## WHAT IS REQUIRED
Start at the line with "(276, 466) = (516, 199): pink" in the records below, stop at the line with "(351, 239) = (508, 550): none -> orange plate", and return every line in that span exactly, the two end lines included.

(Extracted data entries)
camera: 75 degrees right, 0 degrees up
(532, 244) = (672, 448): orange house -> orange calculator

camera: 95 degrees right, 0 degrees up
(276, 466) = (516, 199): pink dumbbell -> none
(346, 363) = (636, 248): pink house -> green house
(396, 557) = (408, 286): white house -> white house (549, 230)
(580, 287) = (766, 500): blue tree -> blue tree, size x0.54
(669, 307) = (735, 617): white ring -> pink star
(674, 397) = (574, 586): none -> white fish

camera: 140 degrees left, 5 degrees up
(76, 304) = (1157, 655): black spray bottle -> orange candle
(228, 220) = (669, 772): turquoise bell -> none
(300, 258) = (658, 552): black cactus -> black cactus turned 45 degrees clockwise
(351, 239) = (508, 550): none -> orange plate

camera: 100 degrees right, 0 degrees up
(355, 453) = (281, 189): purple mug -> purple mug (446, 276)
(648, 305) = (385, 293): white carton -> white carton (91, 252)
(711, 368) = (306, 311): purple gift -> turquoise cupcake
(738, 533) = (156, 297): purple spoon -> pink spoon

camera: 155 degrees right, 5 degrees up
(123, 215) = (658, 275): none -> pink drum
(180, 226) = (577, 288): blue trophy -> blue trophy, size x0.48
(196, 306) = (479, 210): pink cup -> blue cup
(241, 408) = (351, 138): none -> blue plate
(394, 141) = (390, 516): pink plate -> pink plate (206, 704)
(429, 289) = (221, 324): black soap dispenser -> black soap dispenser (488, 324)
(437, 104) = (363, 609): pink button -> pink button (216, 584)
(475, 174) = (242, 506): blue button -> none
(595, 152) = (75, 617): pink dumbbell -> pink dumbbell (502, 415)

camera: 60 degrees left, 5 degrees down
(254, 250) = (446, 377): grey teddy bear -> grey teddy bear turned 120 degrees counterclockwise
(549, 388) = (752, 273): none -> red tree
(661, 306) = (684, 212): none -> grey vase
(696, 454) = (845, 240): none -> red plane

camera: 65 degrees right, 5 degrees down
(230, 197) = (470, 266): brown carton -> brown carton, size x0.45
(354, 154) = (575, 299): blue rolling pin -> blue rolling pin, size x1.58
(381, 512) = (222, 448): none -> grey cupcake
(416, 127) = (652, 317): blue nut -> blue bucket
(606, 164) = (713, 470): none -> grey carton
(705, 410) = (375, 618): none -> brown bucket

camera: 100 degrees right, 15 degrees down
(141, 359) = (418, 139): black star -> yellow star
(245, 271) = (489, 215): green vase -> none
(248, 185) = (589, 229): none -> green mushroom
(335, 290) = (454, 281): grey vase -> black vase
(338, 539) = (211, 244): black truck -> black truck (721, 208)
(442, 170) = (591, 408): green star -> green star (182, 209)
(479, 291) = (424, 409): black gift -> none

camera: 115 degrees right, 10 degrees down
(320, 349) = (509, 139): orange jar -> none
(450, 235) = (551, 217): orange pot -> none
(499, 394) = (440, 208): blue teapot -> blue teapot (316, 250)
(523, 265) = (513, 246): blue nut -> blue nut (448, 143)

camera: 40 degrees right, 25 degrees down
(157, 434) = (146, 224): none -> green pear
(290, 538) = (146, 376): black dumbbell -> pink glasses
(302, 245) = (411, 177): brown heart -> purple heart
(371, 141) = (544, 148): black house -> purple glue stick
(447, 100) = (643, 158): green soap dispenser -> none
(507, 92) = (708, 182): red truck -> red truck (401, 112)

## WRITTEN RESPONSE
(276, 466) = (516, 199): pink dumbbell -> none
(346, 363) = (636, 248): pink house -> green house
(396, 557) = (408, 286): white house -> white house (549, 230)
(580, 287) = (766, 500): blue tree -> blue tree, size x0.54
(669, 307) = (735, 617): white ring -> pink star
(674, 397) = (574, 586): none -> white fish

camera: 140 degrees left, 5 degrees up
(76, 304) = (1157, 655): black spray bottle -> orange candle
(228, 220) = (669, 772): turquoise bell -> none
(300, 258) = (658, 552): black cactus -> black cactus turned 45 degrees clockwise
(351, 239) = (508, 550): none -> orange plate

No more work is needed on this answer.